• **Task**
Omit the pictures and print exactly the lines of the listing below, starting at the first and ending at the line containing "ash-grey tree <438 446 55 61> -> none".
-=-=-
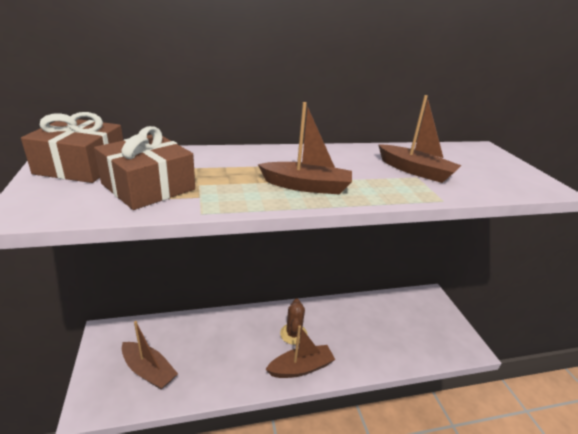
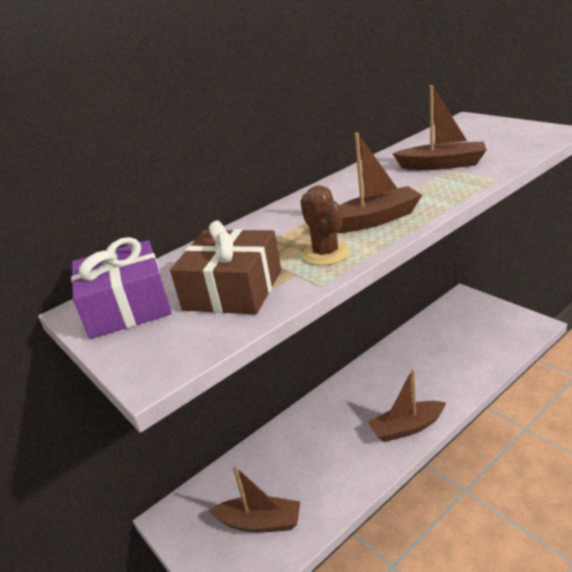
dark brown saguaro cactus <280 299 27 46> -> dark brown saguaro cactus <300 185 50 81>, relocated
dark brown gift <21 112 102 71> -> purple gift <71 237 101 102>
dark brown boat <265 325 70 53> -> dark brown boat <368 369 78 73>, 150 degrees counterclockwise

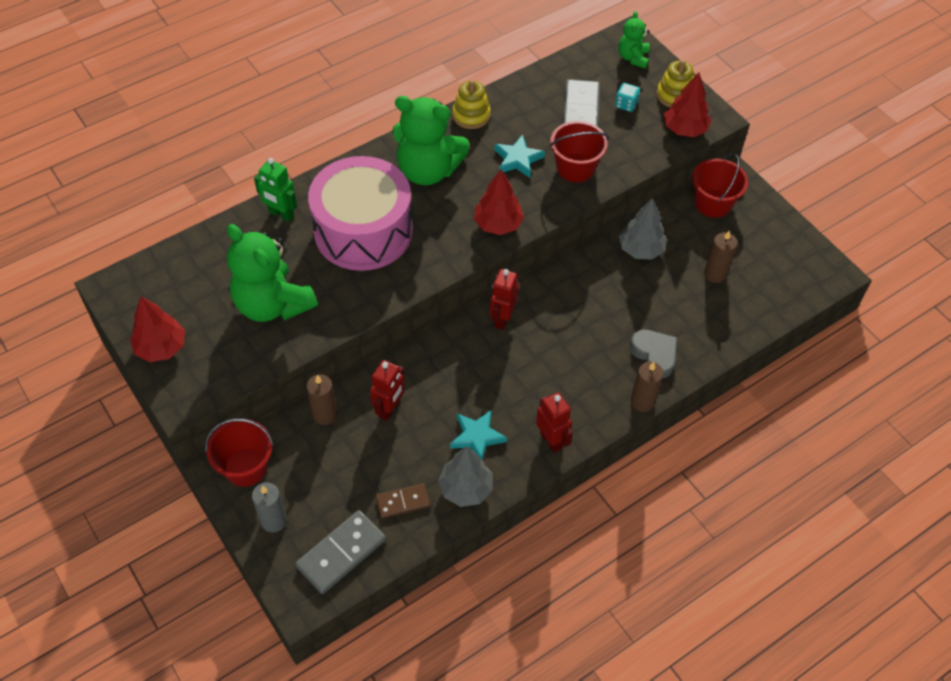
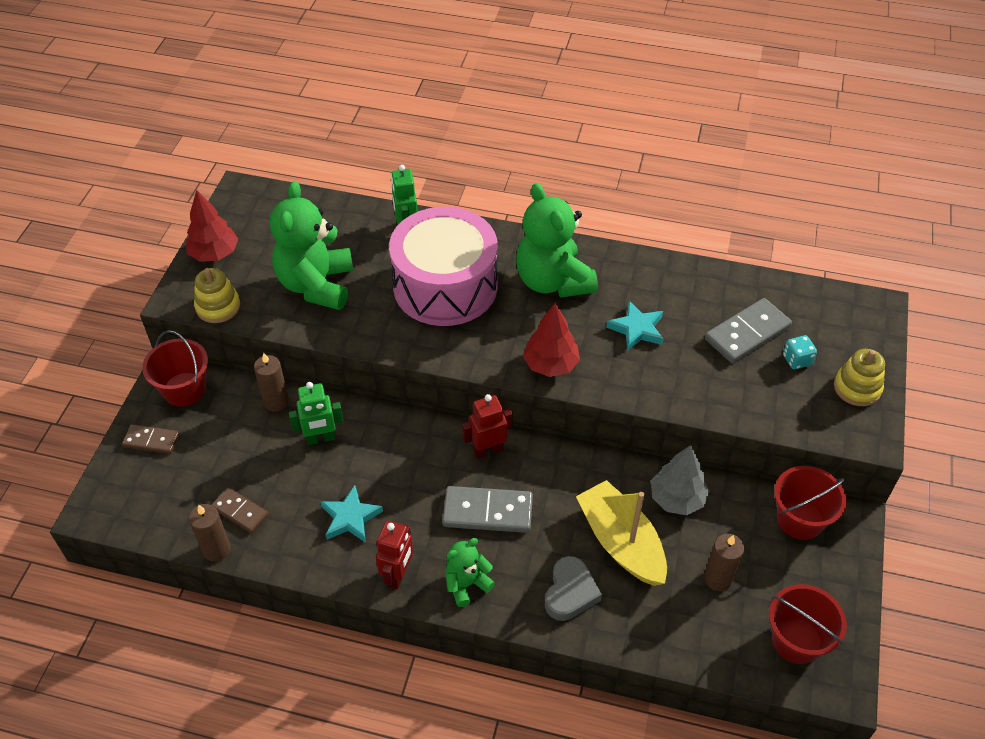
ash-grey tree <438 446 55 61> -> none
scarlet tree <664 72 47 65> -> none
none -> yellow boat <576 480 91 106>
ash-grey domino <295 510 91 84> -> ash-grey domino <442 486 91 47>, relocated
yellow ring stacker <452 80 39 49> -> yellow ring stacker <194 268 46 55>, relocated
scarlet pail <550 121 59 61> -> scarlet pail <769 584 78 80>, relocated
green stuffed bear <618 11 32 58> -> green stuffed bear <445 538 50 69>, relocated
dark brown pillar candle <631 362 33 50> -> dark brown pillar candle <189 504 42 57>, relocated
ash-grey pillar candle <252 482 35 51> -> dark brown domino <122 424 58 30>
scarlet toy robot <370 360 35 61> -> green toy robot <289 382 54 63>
-=-=-
• **Written reply**
dark brown saguaro cactus <280 299 27 46> -> dark brown saguaro cactus <300 185 50 81>, relocated
dark brown gift <21 112 102 71> -> purple gift <71 237 101 102>
dark brown boat <265 325 70 53> -> dark brown boat <368 369 78 73>, 150 degrees counterclockwise

ash-grey tree <438 446 55 61> -> none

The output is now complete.